Brief:
Pull out of the data below the stretch of lines bounded by the one containing "white plate C6" and the one containing "red plate H3 level 1 -> red plate D1 level 1", both bounds included, unchanged.

Data for this task section start

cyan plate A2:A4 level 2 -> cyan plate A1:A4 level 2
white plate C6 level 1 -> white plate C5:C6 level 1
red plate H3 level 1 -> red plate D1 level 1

Data for this task section end
Data for this task section start

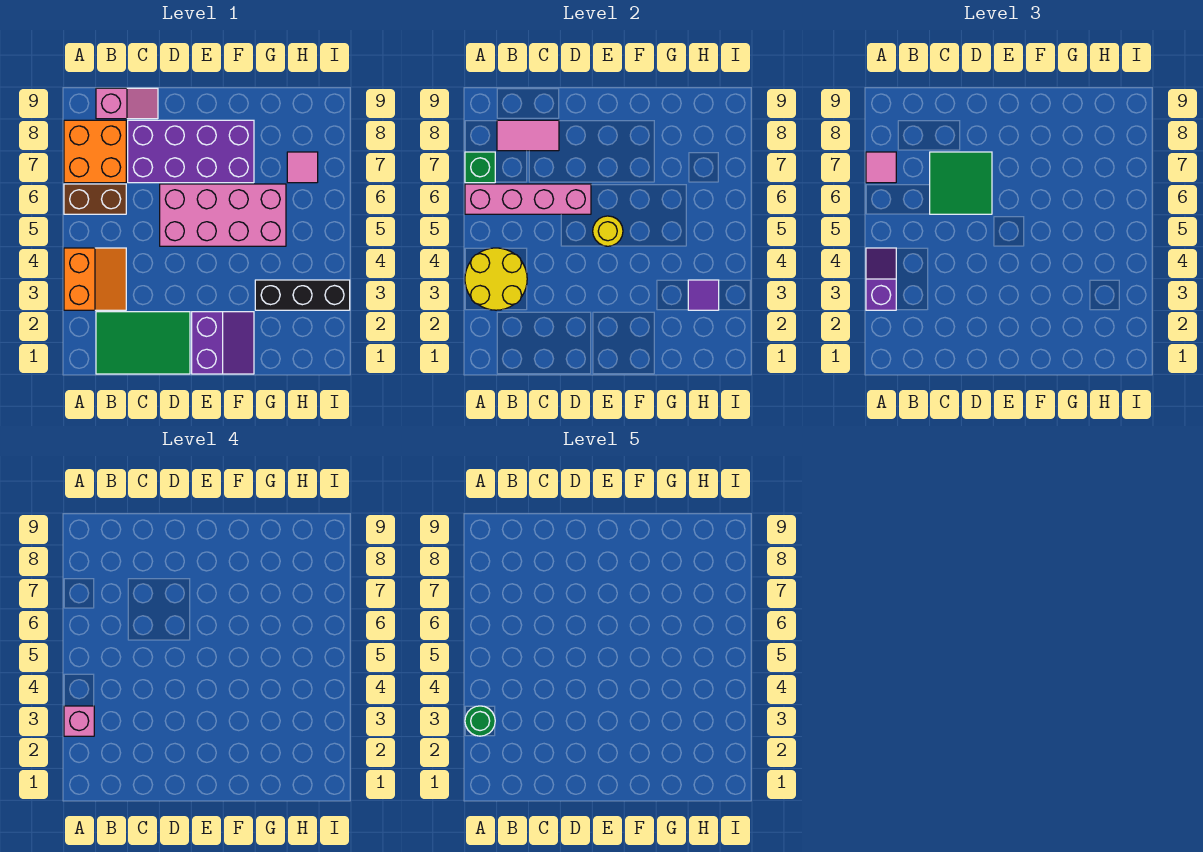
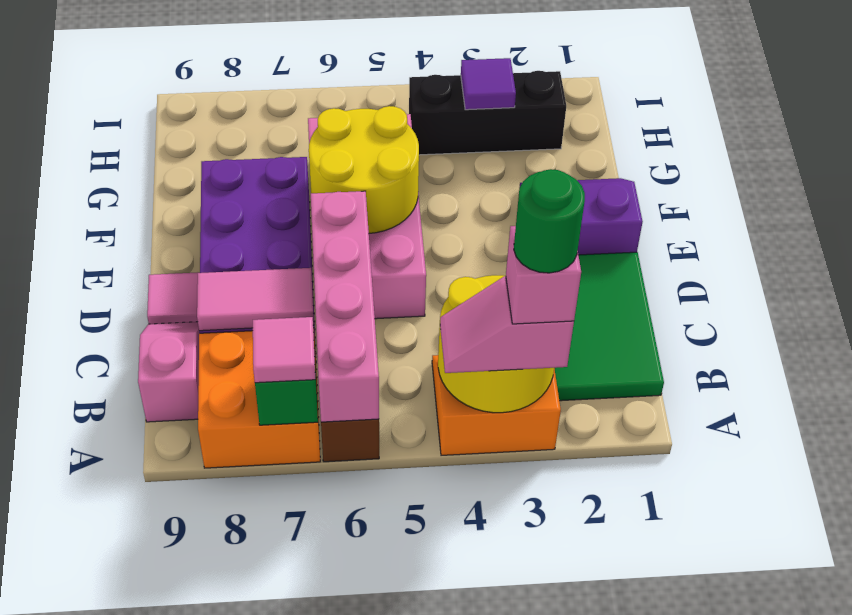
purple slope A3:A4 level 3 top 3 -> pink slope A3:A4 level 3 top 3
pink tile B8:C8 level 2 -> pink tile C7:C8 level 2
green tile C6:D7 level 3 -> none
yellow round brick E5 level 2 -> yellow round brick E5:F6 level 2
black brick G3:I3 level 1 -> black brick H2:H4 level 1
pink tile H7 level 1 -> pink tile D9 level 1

Data for this task section end
Data for this task section start

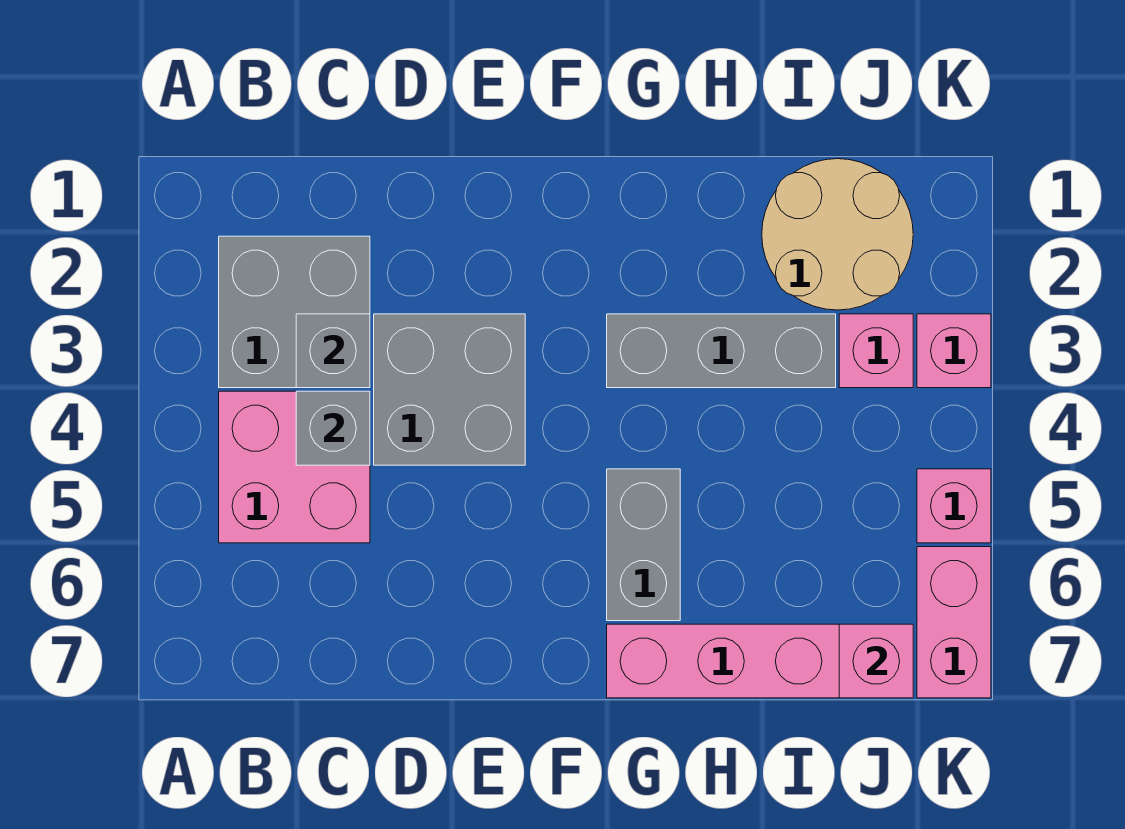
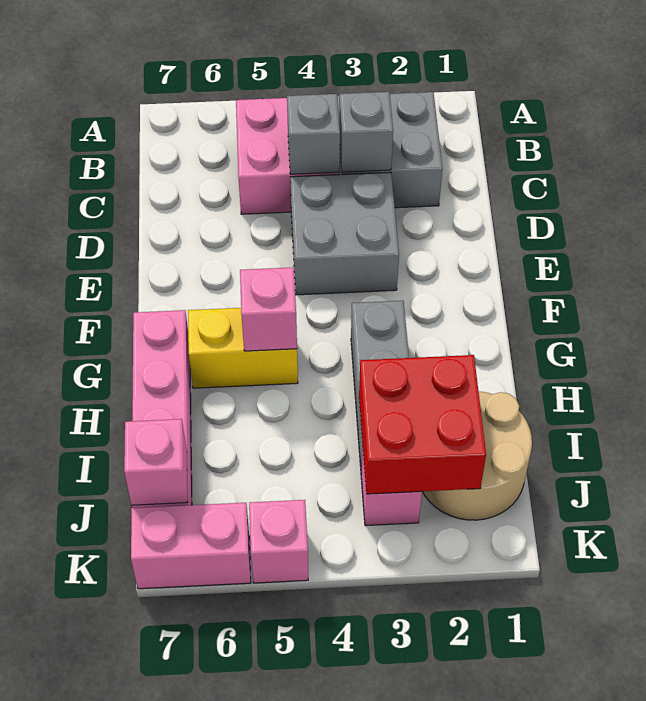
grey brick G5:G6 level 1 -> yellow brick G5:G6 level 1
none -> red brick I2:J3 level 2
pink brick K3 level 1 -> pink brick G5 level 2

Data for this task section end

Response box:
white plate C6 level 1 -> white plate C5:C6 level 1
red plate H3 level 1 -> red plate D1 level 1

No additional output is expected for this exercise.